## STATED EXERCISE
Show each line of the data that contains the string "italic", treating uppercase and lowercase as different.

--- START OF SUPPLIED INFORMATION ---

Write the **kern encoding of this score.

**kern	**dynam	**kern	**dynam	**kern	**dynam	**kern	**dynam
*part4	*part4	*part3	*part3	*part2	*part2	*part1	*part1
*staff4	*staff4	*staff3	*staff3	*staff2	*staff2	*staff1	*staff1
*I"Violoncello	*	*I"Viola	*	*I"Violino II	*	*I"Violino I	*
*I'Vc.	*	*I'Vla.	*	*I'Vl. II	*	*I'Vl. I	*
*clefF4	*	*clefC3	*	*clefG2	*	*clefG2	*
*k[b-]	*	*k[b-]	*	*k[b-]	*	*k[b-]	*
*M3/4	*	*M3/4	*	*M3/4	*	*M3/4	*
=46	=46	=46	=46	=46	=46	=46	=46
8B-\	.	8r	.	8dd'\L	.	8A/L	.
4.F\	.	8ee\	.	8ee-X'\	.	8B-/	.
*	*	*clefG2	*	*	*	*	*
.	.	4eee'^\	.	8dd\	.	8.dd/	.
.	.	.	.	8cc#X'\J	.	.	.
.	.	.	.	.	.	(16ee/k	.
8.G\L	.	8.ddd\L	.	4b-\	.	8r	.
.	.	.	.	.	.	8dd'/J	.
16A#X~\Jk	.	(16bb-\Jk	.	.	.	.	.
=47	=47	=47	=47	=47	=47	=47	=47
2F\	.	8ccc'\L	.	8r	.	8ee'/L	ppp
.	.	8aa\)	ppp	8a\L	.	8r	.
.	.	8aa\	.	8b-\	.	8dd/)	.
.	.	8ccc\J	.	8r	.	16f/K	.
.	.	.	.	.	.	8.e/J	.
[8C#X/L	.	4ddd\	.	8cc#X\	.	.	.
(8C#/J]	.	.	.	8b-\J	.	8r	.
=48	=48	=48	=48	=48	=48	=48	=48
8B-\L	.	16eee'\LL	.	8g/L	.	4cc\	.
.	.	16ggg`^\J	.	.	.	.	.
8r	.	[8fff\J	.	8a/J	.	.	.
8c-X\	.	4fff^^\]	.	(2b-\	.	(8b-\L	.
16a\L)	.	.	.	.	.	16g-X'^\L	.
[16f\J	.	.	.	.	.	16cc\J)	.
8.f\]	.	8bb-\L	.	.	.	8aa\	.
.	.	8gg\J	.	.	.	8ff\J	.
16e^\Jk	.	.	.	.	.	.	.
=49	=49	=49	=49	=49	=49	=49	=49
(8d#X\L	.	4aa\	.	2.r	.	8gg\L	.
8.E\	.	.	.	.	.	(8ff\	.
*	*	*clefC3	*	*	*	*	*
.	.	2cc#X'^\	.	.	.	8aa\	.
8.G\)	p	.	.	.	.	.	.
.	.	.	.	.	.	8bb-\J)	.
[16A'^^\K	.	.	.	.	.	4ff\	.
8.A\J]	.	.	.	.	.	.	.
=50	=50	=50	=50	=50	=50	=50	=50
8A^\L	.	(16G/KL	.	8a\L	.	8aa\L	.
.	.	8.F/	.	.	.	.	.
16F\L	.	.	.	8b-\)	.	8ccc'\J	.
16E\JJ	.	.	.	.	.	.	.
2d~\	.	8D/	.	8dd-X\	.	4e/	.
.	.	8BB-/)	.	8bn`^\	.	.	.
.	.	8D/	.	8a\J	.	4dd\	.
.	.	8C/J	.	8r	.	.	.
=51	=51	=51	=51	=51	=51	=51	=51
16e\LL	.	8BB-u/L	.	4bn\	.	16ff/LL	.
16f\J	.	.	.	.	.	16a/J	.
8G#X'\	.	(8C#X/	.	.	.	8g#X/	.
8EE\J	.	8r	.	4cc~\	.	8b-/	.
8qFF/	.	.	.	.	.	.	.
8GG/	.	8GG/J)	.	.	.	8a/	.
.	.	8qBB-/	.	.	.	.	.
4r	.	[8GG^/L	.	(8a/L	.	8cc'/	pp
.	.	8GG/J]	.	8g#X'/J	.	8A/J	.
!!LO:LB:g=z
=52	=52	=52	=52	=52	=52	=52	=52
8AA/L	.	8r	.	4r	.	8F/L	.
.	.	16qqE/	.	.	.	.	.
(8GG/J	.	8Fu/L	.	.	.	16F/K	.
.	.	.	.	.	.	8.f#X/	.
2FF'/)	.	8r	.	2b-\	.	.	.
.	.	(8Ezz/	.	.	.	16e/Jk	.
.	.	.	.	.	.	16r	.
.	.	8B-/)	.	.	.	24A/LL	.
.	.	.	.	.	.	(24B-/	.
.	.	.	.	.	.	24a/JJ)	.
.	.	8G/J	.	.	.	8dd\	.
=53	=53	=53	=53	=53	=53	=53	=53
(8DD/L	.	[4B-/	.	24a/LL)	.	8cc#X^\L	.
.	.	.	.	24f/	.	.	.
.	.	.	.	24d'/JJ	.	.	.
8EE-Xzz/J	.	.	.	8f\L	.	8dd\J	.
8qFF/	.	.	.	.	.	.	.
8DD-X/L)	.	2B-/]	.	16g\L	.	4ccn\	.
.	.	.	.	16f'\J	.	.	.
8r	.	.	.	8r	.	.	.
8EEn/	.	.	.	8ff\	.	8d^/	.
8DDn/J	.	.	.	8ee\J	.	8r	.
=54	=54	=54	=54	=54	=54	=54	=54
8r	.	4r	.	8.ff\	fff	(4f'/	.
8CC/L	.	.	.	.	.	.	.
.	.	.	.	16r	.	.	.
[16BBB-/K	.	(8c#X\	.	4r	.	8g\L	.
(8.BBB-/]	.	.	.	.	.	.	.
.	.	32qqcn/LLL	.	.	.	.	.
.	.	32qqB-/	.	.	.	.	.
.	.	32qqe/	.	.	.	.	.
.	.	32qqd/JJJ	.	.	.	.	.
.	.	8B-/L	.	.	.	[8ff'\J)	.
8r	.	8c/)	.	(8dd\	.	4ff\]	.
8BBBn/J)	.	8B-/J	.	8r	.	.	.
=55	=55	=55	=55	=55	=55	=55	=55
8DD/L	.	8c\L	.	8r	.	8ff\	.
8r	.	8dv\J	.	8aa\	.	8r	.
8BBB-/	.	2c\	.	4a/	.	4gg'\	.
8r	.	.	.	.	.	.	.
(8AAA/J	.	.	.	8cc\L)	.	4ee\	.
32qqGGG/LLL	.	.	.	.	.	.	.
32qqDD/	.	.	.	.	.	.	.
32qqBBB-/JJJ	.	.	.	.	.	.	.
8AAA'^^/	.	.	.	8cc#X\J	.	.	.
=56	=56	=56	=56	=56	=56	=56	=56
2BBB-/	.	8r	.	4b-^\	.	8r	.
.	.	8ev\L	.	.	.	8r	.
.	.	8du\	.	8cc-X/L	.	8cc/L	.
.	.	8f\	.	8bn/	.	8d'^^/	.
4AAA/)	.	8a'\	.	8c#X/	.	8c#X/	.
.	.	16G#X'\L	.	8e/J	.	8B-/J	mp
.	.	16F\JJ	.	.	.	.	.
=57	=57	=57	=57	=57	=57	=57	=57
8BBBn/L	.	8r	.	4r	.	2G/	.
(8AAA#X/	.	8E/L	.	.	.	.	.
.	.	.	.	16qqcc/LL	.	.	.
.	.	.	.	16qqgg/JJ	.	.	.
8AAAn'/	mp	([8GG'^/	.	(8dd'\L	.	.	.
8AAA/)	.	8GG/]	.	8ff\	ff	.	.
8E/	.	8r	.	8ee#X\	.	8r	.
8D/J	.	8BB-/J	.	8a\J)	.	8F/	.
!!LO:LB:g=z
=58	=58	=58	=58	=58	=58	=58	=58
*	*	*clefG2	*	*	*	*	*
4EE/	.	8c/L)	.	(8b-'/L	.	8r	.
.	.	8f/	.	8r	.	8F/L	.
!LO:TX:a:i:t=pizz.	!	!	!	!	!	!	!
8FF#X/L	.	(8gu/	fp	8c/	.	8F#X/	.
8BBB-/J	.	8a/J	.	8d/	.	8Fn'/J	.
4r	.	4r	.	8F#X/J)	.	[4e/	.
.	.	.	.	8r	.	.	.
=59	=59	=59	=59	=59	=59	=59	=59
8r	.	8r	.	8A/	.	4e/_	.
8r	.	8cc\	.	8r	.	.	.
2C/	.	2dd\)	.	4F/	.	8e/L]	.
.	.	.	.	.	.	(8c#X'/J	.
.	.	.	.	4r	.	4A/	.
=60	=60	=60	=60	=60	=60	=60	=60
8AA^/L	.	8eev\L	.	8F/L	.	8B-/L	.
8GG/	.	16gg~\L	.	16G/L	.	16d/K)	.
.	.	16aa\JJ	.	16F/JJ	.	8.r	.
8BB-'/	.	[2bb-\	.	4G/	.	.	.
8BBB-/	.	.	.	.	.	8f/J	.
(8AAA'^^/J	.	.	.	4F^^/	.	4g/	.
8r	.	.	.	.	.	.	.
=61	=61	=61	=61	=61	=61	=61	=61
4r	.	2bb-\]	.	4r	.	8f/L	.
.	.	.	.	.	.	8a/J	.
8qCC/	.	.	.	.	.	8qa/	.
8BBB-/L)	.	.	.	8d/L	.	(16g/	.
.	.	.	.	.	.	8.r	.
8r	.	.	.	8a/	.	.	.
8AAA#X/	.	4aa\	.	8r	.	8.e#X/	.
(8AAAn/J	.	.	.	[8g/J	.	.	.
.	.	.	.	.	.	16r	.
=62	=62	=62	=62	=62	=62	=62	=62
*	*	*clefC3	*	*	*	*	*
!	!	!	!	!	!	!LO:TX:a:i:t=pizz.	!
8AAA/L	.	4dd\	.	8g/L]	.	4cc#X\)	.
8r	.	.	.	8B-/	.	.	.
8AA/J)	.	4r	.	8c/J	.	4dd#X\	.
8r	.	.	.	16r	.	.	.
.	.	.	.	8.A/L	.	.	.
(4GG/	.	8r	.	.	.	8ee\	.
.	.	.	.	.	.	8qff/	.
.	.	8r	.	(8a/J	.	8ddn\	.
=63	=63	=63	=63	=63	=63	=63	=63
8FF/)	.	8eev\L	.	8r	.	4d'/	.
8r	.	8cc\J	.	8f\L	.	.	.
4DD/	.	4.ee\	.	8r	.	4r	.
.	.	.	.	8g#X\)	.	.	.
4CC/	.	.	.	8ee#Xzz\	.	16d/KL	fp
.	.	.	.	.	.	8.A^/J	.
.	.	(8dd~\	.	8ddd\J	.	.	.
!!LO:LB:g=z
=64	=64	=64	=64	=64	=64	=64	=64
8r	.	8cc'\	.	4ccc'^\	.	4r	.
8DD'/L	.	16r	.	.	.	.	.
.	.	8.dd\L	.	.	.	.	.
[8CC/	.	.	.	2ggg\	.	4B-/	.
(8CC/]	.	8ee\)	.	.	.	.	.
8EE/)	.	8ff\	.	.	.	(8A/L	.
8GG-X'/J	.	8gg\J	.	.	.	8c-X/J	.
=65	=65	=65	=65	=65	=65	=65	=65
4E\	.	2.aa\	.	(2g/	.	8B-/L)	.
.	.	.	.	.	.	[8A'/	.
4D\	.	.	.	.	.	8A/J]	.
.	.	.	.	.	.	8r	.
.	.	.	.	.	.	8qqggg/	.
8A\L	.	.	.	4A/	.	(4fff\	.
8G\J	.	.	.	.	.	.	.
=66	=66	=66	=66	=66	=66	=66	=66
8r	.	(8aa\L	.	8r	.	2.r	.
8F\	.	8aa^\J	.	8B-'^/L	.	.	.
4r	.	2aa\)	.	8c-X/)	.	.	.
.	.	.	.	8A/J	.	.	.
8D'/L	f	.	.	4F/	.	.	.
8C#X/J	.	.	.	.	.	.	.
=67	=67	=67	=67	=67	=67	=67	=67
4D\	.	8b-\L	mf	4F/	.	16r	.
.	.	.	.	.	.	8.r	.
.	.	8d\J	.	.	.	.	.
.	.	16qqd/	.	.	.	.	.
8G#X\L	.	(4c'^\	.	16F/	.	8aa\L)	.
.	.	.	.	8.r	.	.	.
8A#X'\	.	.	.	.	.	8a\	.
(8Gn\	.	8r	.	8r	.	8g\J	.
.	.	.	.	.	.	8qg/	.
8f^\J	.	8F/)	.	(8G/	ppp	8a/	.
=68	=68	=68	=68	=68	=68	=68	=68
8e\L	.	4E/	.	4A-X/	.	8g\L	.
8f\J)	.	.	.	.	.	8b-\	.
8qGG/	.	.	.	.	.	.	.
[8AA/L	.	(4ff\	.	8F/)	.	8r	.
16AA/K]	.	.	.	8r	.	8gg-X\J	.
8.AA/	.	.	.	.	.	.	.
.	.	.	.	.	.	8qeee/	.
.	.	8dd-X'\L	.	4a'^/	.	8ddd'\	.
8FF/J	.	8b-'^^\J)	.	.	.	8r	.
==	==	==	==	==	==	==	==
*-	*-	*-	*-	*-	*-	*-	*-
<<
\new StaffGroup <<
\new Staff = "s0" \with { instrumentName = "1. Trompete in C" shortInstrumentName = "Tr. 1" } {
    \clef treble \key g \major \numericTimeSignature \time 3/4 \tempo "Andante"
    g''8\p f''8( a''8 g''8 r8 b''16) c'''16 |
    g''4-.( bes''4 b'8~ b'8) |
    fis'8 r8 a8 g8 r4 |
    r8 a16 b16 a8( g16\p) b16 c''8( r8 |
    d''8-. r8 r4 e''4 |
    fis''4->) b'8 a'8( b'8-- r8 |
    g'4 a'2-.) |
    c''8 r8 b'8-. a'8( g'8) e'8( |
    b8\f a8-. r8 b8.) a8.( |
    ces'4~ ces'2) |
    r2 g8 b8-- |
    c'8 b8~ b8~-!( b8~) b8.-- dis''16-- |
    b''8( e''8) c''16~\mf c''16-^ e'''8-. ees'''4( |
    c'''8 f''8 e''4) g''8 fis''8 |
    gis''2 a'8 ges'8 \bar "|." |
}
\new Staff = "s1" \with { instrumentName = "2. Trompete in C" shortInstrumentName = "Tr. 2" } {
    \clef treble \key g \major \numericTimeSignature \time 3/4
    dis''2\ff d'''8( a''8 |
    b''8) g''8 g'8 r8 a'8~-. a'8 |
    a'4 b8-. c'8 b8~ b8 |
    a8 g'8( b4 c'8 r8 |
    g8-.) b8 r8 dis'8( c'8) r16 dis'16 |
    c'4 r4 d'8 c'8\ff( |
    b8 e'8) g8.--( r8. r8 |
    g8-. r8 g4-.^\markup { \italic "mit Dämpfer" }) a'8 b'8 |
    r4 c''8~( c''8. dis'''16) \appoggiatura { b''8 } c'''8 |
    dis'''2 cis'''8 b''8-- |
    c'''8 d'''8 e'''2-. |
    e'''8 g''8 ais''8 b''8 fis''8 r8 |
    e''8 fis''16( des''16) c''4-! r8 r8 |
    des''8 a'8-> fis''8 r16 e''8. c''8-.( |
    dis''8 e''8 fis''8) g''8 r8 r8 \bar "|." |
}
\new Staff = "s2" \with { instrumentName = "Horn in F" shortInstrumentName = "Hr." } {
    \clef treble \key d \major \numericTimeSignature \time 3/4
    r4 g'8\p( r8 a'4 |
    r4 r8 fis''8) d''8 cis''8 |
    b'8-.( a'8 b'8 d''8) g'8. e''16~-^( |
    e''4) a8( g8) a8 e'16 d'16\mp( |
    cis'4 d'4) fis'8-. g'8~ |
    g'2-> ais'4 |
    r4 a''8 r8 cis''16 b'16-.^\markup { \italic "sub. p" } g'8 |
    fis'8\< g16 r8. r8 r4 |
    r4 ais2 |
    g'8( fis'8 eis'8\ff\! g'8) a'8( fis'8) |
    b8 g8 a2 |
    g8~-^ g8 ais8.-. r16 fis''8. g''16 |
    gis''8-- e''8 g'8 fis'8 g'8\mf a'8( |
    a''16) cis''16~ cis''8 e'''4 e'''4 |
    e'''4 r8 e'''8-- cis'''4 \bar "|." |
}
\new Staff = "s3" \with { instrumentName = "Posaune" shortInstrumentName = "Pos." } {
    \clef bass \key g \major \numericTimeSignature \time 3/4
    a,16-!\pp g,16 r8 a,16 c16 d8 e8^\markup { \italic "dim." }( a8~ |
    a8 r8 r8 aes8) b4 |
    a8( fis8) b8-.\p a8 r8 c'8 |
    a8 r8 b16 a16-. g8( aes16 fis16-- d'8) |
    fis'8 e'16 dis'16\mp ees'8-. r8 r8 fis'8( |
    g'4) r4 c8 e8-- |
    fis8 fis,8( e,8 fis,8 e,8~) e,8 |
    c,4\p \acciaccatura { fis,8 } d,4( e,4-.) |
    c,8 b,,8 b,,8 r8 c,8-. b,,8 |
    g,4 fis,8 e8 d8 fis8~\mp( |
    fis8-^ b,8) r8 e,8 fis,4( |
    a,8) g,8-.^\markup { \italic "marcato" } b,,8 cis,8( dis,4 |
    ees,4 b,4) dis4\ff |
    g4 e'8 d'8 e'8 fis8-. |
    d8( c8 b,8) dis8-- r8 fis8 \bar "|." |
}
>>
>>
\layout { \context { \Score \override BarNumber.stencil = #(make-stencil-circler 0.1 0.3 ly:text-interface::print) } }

--- END OF SUPPLIED INFORMATION ---

## EXPECTED ANSWER
    g8-. r8 g4-.^\markup { \italic "mit Dämpfer" }) a'8 b'8 |
    r4 a''8 r8 cis''16 b'16-.^\markup { \italic "sub. p" } g'8 |
    a,16-!\pp g,16 r8 a,16 c16 d8 e8^\markup { \italic "dim." }( a8~ |
    a,8) g,8-.^\markup { \italic "marcato" } b,,8 cis,8( dis,4 |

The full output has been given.